Include in the output the line containing "(351, 84) = (247, 275): orange" and each subsequent line of the records, through the end, transcribed exactly. Add nothing else.

*EXERCISE MATERIALS*:
◆ ◆ ◆ ◆ ◆ ◆ ◆

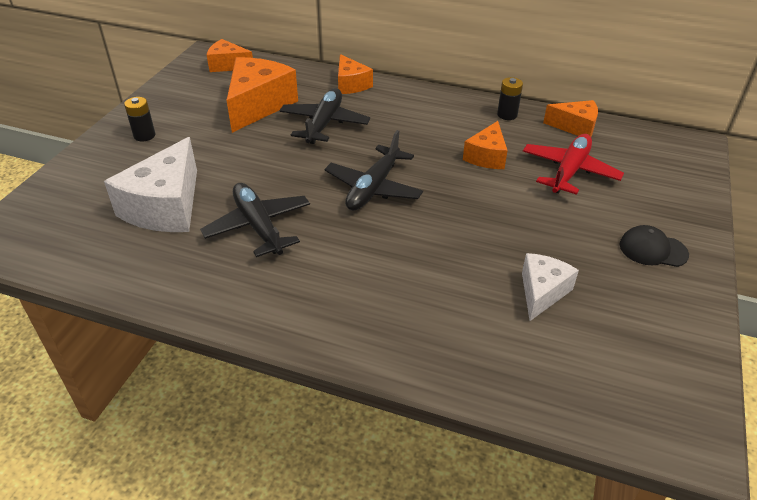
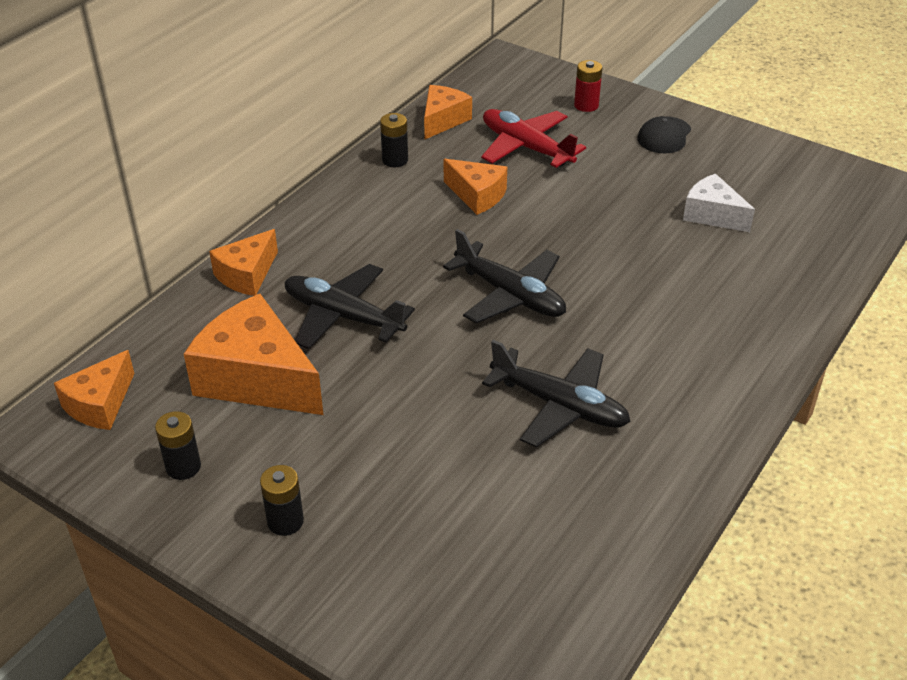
camera: 75 degrees left, 0 degrees up
(166, 206) = (491, 497): white cheese -> none
(184, 97) = (183, 467): none -> black battery
(258, 226) = (560, 405): black plane -> black plane turned 135 degrees counterclockwise
(351, 84) = (247, 275): orange cheese -> orange cheese turned 135 degrees clockwise
(662, 196) = (586, 105): none -> red battery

◆ ◆ ◆ ◆ ◆ ◆ ◆

*REPLY TO THE TASK*:
(351, 84) = (247, 275): orange cheese -> orange cheese turned 135 degrees clockwise
(662, 196) = (586, 105): none -> red battery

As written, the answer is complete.